Working data:
-- Begin --

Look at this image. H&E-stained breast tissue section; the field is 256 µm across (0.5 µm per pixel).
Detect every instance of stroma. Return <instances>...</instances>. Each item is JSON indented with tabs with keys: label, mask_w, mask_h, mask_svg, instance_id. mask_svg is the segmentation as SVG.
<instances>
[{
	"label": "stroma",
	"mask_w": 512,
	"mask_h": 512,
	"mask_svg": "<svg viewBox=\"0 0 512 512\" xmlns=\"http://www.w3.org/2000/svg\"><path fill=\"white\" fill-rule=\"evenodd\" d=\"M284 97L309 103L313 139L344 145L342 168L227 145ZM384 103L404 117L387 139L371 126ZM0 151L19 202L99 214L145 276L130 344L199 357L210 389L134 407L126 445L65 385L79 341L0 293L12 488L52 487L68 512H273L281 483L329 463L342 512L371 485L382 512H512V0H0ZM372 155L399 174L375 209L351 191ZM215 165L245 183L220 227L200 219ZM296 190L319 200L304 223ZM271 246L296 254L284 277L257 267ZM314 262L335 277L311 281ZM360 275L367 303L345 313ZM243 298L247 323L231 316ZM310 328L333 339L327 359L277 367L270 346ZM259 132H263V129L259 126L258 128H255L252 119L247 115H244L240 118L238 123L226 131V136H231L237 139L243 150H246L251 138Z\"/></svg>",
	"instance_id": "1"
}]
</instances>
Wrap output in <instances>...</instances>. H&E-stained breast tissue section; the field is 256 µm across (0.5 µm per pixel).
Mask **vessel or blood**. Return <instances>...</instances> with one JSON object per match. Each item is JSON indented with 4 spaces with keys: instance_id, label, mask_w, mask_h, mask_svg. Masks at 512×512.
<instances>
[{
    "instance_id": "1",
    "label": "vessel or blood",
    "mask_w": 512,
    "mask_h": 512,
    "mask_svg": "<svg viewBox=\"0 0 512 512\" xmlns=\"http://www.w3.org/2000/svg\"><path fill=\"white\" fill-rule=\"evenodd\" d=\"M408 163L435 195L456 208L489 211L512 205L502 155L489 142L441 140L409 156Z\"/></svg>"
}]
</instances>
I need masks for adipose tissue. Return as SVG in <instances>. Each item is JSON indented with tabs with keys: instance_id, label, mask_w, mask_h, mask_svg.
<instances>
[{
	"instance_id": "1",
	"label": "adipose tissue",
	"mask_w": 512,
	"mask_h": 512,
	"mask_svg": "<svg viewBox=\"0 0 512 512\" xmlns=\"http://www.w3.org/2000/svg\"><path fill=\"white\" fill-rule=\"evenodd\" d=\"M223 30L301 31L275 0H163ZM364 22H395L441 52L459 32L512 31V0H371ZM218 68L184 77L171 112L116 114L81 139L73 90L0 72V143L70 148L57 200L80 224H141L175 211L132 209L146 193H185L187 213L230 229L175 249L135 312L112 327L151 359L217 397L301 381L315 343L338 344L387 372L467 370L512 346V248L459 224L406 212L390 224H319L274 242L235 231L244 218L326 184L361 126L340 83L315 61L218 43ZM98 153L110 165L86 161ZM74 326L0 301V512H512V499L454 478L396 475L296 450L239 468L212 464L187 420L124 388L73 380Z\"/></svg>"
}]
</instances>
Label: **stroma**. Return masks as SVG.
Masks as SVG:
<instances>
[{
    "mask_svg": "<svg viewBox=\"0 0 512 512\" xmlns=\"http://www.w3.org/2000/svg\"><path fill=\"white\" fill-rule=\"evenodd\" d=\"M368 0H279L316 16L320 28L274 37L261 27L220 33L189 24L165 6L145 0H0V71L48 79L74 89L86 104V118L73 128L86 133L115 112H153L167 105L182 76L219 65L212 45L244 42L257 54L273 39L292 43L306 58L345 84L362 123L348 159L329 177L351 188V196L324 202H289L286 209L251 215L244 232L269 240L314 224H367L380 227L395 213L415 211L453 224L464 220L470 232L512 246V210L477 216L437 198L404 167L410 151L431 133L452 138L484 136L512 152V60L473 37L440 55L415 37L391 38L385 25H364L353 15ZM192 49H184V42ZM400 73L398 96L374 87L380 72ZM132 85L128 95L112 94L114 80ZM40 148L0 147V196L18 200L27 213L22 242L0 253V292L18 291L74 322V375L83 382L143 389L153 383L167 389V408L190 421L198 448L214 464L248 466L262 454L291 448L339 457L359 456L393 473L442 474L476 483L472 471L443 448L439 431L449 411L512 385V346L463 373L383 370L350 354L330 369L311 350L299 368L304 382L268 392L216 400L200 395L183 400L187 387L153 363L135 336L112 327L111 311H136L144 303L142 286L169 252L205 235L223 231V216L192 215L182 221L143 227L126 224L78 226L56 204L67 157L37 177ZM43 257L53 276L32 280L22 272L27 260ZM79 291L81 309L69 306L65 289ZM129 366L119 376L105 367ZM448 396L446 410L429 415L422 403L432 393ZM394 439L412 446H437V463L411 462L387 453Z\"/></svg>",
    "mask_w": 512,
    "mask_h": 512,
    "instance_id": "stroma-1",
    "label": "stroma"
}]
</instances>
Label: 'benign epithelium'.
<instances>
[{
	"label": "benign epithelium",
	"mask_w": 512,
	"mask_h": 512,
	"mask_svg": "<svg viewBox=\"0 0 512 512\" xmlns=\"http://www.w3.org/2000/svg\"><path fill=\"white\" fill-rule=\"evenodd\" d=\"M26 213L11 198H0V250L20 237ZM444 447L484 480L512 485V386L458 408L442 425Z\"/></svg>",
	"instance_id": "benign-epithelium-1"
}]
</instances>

-- End --
-- Begin --

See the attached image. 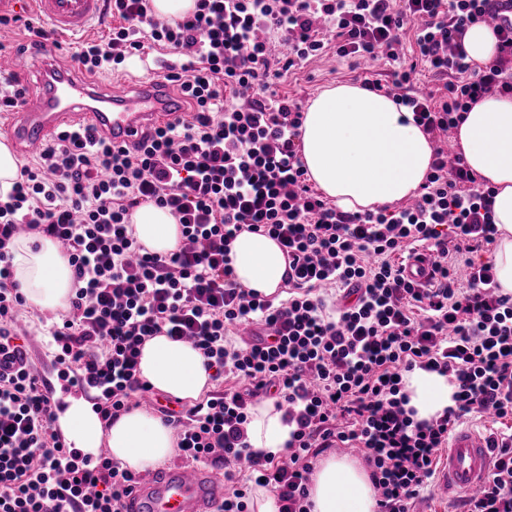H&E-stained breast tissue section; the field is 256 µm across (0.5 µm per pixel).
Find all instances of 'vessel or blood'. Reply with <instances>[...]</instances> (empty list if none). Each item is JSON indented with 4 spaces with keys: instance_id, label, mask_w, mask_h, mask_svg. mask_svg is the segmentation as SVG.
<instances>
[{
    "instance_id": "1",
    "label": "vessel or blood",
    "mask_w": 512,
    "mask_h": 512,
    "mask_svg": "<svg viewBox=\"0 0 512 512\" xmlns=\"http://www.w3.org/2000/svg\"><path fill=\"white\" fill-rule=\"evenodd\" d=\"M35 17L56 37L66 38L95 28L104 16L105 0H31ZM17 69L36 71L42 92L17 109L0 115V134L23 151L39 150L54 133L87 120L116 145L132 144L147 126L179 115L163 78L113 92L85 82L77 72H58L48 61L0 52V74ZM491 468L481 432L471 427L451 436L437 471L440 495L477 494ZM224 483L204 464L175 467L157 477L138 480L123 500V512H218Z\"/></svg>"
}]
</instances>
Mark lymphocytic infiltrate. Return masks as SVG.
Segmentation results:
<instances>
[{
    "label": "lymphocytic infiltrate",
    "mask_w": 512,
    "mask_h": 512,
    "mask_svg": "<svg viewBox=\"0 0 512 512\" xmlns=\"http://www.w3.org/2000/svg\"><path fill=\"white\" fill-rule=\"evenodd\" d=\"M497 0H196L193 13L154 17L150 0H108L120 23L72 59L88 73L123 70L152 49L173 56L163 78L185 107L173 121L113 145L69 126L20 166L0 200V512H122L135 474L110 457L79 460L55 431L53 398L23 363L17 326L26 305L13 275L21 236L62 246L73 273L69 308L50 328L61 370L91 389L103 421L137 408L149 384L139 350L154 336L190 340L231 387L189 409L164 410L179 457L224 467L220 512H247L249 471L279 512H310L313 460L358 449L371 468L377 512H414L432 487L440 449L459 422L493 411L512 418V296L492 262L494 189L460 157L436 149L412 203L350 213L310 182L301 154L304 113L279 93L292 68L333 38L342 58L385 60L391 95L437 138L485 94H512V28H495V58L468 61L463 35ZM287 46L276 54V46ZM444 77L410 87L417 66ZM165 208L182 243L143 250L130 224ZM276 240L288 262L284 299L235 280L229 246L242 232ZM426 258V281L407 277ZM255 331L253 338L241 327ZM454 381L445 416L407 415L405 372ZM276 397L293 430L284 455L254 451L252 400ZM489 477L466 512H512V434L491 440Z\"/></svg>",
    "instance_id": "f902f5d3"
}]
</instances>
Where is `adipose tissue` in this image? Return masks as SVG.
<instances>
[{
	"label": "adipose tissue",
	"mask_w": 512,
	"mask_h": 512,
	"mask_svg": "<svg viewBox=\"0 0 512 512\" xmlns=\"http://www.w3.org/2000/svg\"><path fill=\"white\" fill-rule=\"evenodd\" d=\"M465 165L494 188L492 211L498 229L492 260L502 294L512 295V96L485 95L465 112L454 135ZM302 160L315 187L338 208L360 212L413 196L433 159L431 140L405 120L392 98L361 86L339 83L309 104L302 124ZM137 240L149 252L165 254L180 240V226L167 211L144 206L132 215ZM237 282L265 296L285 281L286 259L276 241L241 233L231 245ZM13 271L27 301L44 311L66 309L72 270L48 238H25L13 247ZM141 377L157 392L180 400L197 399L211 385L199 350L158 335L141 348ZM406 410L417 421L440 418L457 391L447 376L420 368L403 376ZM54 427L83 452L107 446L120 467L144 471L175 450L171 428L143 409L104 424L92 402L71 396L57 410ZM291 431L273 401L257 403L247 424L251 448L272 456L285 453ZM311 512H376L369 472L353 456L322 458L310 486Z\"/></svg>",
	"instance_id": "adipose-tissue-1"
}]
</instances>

-- End --
-- Begin --

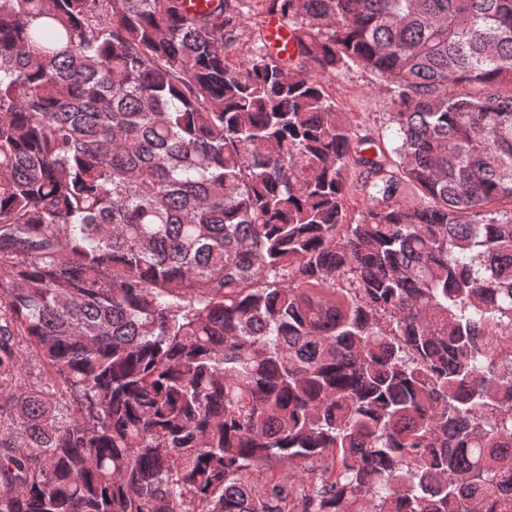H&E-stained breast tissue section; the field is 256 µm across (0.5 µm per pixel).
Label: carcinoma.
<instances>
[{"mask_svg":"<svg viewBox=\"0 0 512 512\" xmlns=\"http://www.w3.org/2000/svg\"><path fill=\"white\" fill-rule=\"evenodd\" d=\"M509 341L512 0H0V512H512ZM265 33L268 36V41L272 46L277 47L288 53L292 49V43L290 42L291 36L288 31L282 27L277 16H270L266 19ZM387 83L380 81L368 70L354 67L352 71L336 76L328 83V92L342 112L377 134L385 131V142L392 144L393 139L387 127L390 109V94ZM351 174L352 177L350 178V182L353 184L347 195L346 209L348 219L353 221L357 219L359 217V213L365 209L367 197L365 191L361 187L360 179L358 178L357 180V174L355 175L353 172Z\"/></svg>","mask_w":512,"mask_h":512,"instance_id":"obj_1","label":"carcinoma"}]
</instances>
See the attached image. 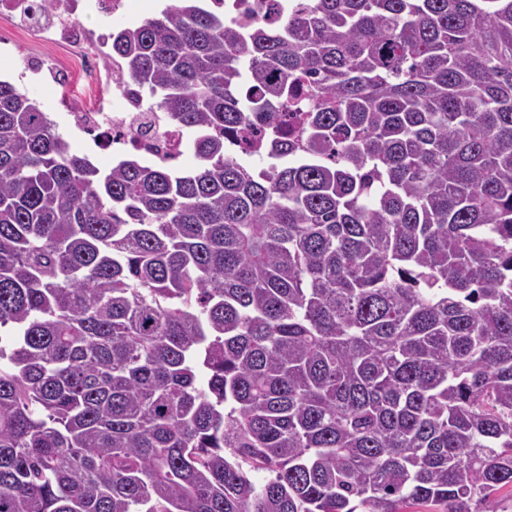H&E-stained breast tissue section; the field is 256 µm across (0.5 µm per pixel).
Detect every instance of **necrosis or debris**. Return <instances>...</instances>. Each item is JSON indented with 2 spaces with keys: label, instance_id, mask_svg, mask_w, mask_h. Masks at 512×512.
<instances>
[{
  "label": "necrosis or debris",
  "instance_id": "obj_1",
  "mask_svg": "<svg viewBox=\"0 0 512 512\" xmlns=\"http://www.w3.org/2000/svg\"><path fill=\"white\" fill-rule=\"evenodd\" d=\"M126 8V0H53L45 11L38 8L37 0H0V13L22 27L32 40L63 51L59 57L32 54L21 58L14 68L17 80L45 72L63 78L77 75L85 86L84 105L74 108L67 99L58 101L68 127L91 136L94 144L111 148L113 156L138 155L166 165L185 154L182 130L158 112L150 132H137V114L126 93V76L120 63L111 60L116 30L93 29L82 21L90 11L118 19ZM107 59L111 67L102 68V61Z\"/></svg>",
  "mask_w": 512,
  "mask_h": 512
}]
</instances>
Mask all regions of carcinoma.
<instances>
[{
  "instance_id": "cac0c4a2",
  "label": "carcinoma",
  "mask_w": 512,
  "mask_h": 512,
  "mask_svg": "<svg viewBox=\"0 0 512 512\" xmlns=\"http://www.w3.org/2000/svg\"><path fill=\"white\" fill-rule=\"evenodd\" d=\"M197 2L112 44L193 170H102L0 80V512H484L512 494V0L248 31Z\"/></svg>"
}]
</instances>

-- End --

Exercise directions:
Retype the entries above exactly, but only from the line containing "Look at this" through the line containing "Wrap output in", both included.

Completed exercise:
Look at this image. H&E-stained breast tissue section; the field is 256 µm across (0.5 µm per pixel).
Detect every instance of stroma. Return <instances>...</instances>. Each item is JSON indented with tabs with keys: label, mask_w, mask_h, mask_svg, instance_id. mask_svg is the segmentation as SVG.
<instances>
[{
	"label": "stroma",
	"mask_w": 512,
	"mask_h": 512,
	"mask_svg": "<svg viewBox=\"0 0 512 512\" xmlns=\"http://www.w3.org/2000/svg\"><path fill=\"white\" fill-rule=\"evenodd\" d=\"M284 97L309 103L313 139L344 145L342 168L227 145ZM384 103L404 117L387 139L371 126ZM0 151L19 202L99 214L145 276L130 344L199 357L210 389L134 407L126 445L65 385L79 341L0 293L12 488L52 487L68 512H273L281 483L329 463L342 512L371 485L382 512H512V0H0ZM372 155L399 174L375 209L351 191ZM215 165L245 183L220 227L200 219ZM296 190L319 200L304 223ZM271 246L296 254L284 277L257 267ZM314 262L335 277L311 281ZM360 275L367 303L345 313ZM243 298L247 323L231 316ZM310 328L333 339L327 359L277 367L270 346ZM259 132H263V129L259 126L258 128H255L252 119L247 115H244L240 118L238 123L226 131V136H231L237 139L243 150H246L251 138Z\"/></svg>",
	"instance_id": "1"
}]
</instances>
Wrap output in <instances>...</instances>. H&E-stained breast tissue section; the field is 256 µm across (0.5 µm per pixel).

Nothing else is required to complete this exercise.